ABOUT THIS TASK: Your task is to copy the stretch of lines in the records below that begins with the line containing "brown brick A1:D1 level 2 -> none" and ends with the line containing "tan tile B7:B8", exactly as written, with nothing added.

GIVEN ENTRIES:
BEGIN

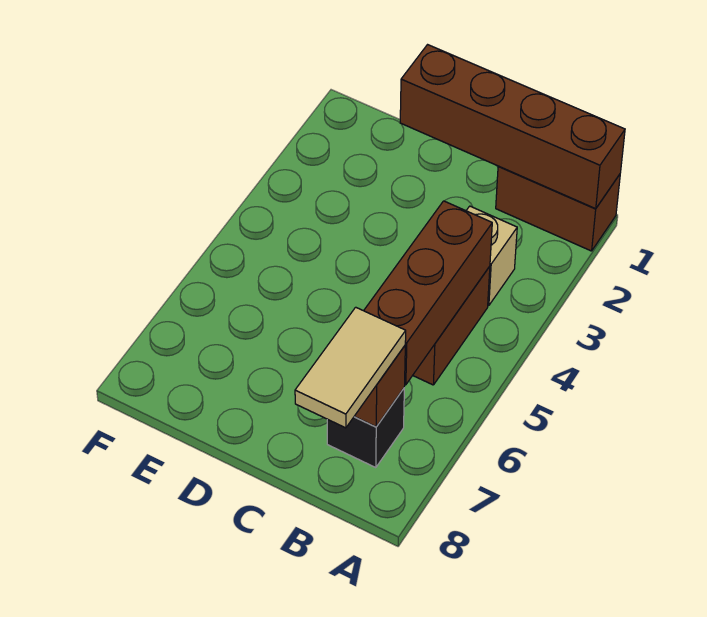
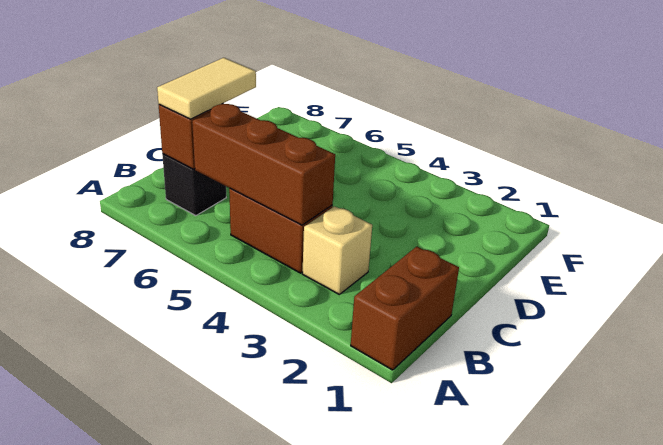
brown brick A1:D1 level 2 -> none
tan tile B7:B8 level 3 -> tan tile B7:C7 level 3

END
BEGIN

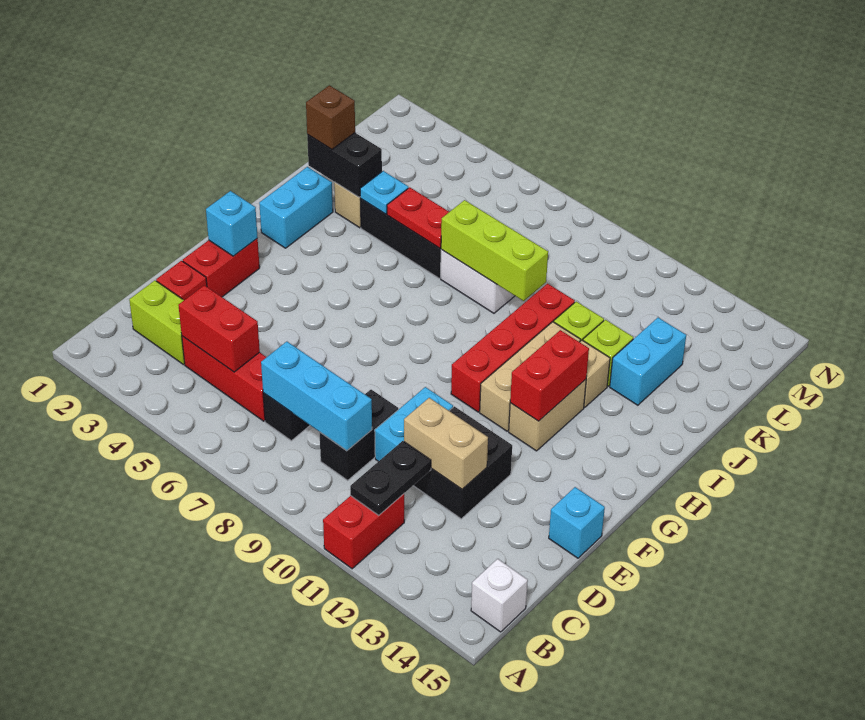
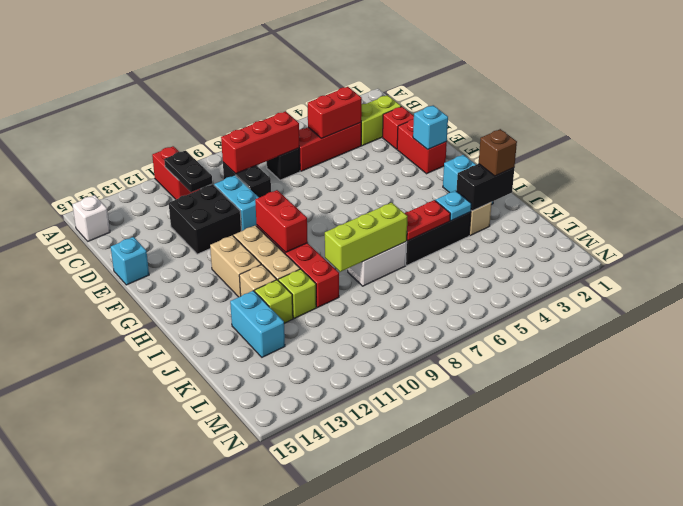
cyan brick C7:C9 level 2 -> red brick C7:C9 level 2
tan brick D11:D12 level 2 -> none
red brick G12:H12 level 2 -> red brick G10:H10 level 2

END

TASK RESPONSE:
brown brick A1:D1 level 2 -> none
tan tile B7:B8 level 3 -> tan tile B7:C7 level 3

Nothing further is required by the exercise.